[Available data]
++++++++++
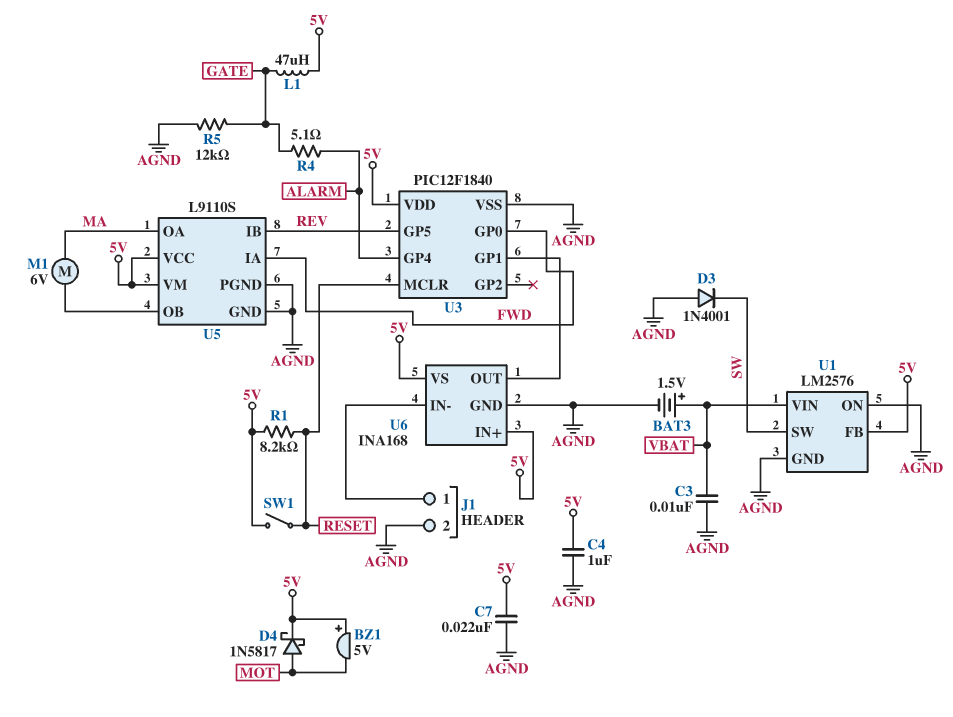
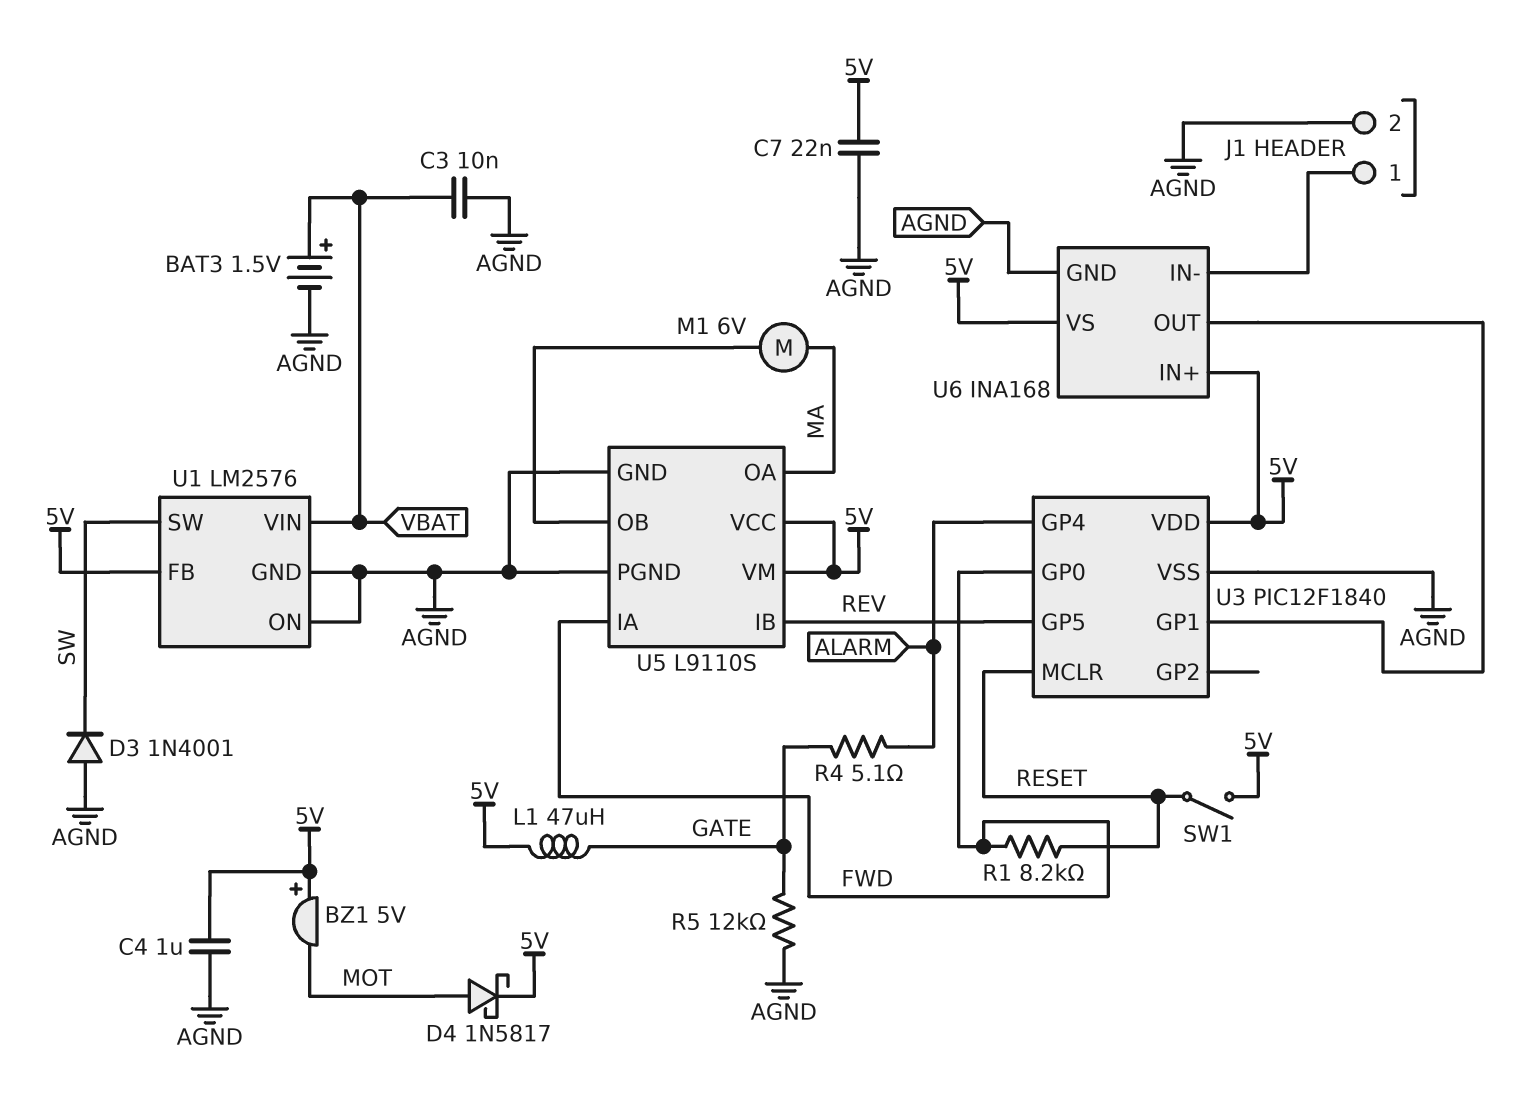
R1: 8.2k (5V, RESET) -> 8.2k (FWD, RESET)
++++++++++
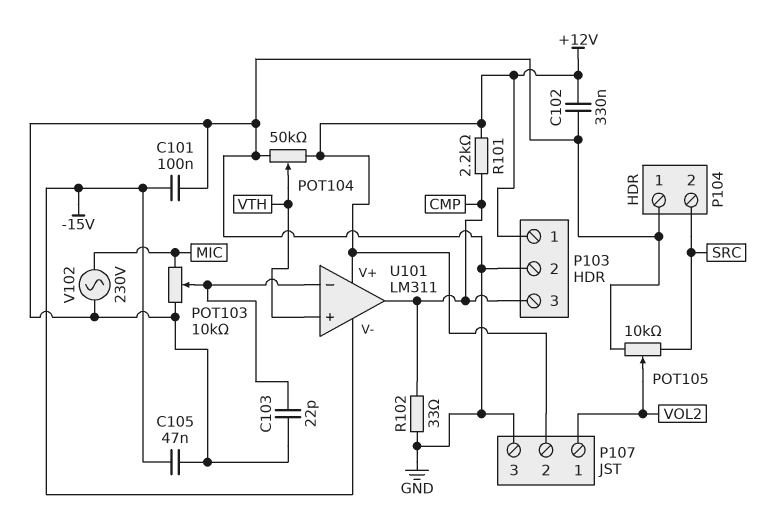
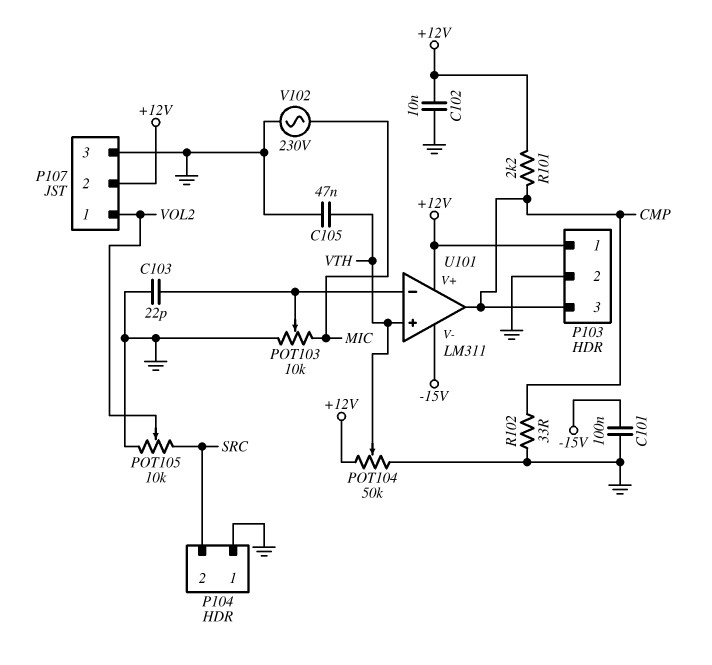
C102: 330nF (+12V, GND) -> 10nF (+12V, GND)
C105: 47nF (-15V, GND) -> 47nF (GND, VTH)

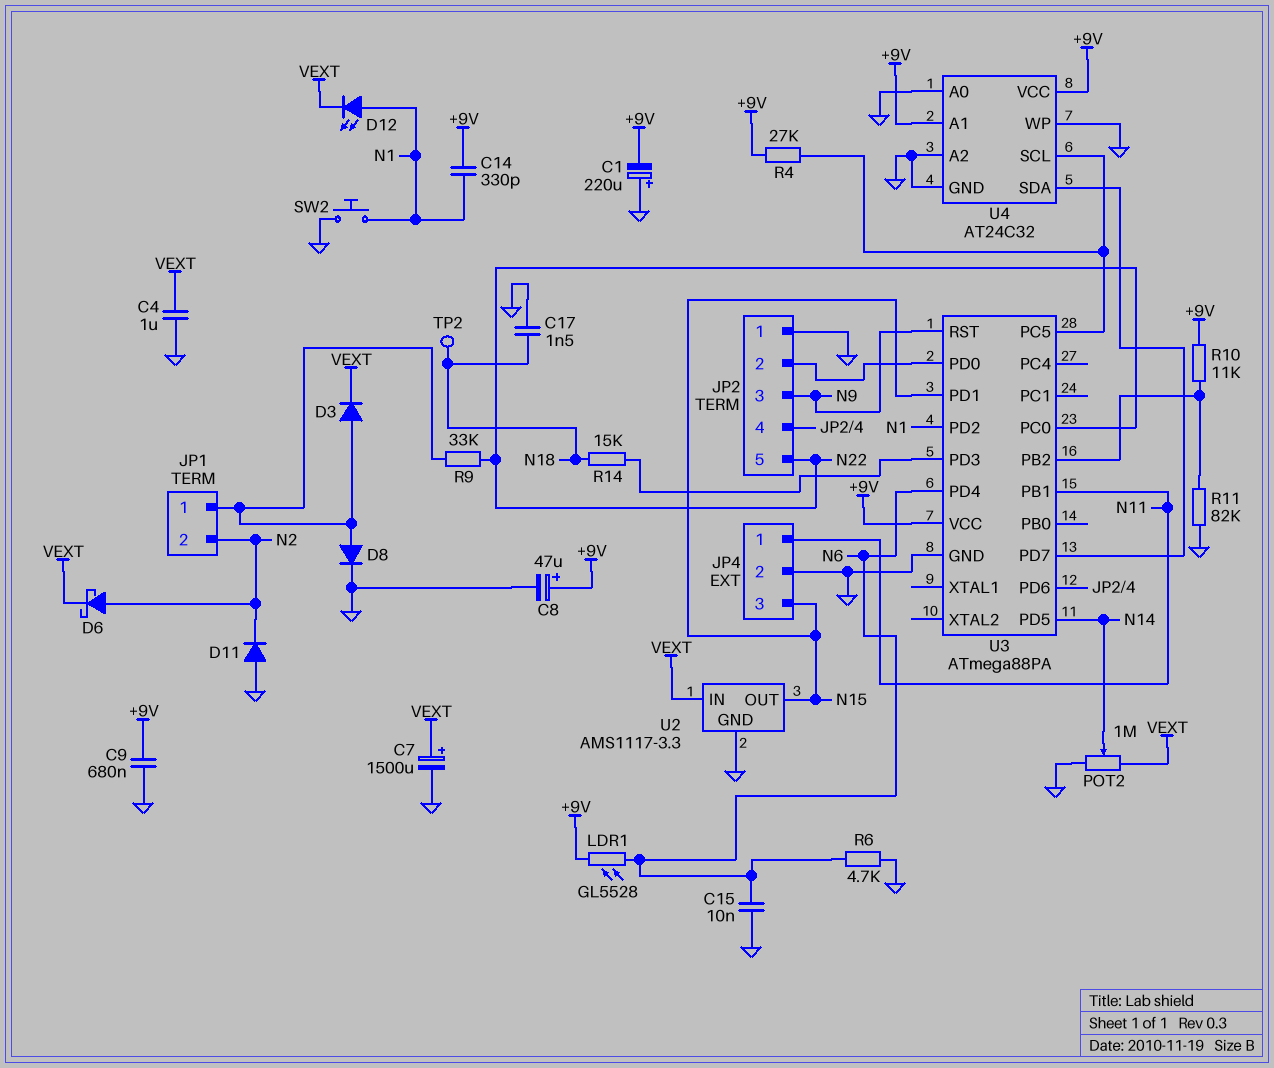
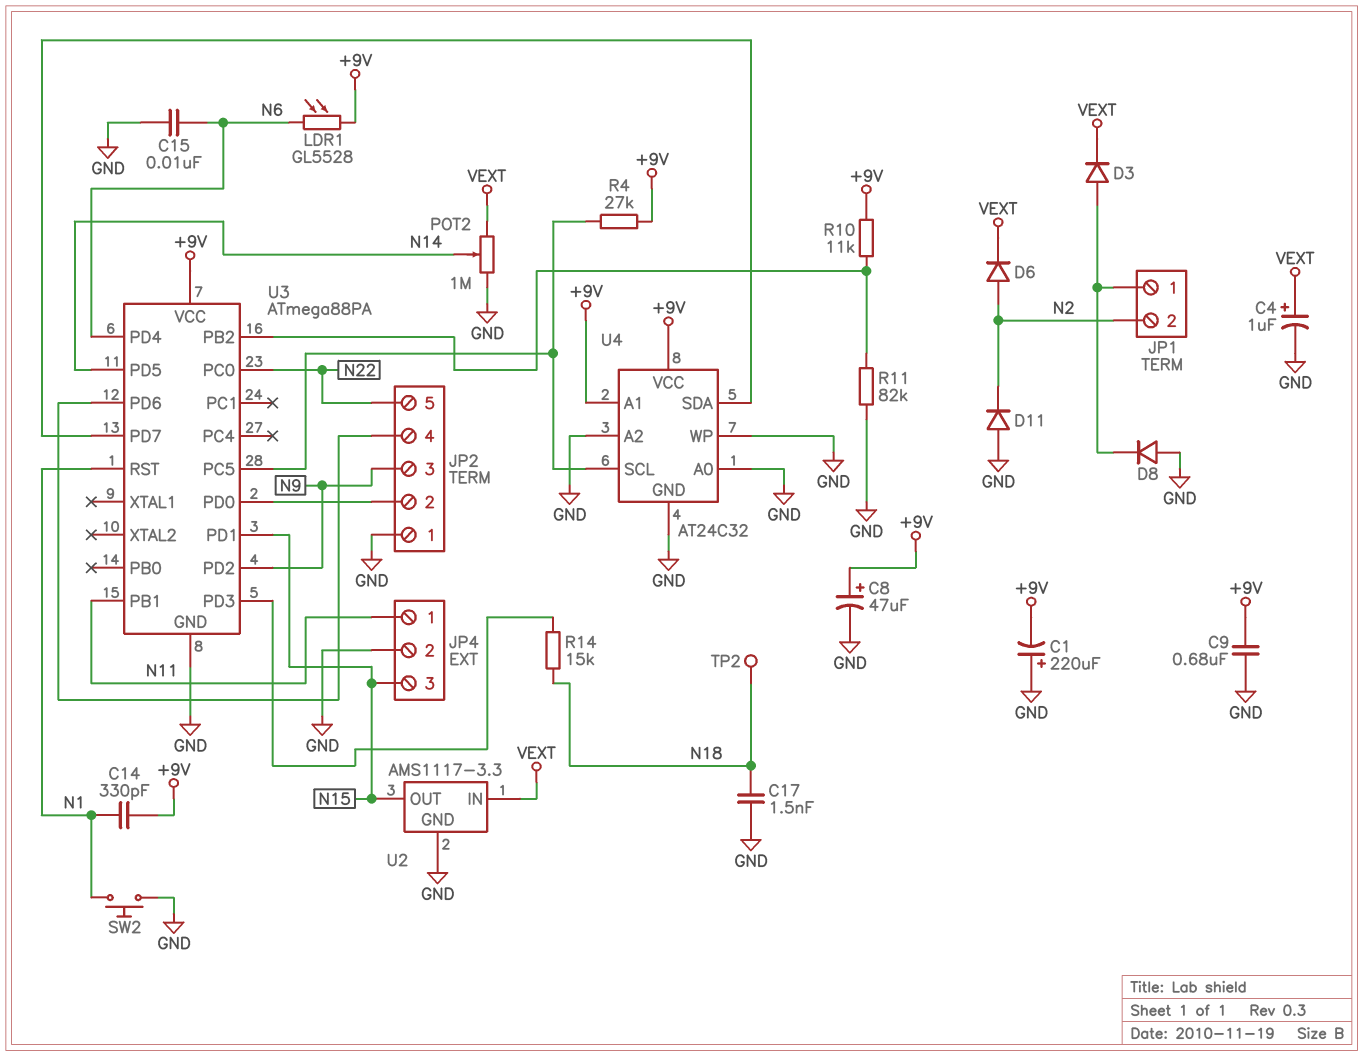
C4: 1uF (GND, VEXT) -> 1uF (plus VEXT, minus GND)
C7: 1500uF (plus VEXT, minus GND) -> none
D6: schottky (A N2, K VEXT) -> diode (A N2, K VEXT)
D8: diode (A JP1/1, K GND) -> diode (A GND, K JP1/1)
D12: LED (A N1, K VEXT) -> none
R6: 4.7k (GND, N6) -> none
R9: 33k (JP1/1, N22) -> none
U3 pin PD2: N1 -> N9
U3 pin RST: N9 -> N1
++++++++++
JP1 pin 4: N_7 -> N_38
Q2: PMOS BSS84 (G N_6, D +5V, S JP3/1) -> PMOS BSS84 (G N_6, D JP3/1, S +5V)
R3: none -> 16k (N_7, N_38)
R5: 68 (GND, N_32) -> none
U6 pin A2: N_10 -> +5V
++++++++++
[Brief]
The string to find is "VEXT"; copy every line of the listing that has it.

[Task response]
C4: 1uF (GND, VEXT) -> 1uF (plus VEXT, minus GND)
C7: 1500uF (plus VEXT, minus GND) -> none
D6: schottky (A N2, K VEXT) -> diode (A N2, K VEXT)
D12: LED (A N1, K VEXT) -> none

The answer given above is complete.